:: Your goal ::
Search the records for "test". Report every line where it occurs.

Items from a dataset
--- --- ---
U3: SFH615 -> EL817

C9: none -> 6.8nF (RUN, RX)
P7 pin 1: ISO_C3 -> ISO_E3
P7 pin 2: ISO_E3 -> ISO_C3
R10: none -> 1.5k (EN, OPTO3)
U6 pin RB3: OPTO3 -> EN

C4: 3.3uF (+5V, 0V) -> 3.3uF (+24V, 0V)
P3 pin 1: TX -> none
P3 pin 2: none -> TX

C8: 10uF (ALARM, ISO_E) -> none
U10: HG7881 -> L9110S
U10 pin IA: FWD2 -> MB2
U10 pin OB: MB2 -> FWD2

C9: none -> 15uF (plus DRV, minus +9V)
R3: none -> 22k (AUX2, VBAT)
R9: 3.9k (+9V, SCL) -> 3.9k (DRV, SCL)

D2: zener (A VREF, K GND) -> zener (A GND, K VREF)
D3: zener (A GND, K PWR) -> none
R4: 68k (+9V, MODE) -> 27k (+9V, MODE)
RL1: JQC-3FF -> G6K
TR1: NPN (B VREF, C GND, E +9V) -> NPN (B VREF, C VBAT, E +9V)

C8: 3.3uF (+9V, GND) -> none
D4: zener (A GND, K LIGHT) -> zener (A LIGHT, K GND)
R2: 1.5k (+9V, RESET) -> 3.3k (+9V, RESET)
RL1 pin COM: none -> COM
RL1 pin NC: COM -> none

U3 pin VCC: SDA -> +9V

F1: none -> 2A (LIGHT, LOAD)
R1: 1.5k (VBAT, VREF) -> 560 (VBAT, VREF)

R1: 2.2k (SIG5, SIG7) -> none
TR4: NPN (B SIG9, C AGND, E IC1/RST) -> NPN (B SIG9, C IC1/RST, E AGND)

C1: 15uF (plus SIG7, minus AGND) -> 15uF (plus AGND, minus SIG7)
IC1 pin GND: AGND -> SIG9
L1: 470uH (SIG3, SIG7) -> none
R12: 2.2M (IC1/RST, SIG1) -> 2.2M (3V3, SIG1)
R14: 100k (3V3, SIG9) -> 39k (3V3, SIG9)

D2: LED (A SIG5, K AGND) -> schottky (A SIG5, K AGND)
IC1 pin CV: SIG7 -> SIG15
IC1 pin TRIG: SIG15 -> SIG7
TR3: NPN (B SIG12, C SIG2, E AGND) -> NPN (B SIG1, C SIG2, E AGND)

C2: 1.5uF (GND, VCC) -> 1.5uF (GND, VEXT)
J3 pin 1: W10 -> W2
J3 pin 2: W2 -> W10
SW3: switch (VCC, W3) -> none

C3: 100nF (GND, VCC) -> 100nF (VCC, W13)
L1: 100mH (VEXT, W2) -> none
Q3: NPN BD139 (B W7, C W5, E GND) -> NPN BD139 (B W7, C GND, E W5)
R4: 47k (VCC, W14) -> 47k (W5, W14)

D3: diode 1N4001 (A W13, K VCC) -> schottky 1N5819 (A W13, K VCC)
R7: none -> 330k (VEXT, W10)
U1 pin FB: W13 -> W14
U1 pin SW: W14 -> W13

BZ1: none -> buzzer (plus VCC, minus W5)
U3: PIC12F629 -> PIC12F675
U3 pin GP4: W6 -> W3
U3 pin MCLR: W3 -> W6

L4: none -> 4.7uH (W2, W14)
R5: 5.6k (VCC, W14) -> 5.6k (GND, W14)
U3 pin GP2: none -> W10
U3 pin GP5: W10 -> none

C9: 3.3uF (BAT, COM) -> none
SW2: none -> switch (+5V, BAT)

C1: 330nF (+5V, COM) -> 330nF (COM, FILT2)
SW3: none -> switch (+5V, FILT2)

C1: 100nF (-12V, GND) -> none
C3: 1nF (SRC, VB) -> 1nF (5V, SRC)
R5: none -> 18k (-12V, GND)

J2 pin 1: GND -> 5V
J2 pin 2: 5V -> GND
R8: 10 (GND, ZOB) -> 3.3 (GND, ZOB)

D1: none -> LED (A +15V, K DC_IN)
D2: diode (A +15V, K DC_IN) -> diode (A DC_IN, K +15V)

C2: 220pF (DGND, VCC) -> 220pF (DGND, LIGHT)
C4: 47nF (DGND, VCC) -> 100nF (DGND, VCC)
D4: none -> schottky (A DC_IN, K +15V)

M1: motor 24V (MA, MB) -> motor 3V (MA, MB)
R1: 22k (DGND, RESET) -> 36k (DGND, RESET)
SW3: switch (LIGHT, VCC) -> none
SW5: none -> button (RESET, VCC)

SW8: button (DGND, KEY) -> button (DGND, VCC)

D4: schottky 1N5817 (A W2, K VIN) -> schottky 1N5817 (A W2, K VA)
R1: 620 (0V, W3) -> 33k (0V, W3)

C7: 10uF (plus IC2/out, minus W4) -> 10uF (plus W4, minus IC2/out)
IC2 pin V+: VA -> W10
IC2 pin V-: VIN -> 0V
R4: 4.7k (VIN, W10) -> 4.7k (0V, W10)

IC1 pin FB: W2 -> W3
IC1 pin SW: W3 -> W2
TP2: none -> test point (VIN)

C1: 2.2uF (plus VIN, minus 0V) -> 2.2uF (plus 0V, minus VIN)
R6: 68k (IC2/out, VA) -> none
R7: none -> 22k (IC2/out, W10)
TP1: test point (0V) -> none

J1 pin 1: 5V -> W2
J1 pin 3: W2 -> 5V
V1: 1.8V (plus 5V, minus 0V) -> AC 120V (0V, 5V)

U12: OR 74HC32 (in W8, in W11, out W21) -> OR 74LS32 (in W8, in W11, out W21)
--- --- ---
:: Solution below ::
TP2: none -> test point (VIN)
TP1: test point (0V) -> none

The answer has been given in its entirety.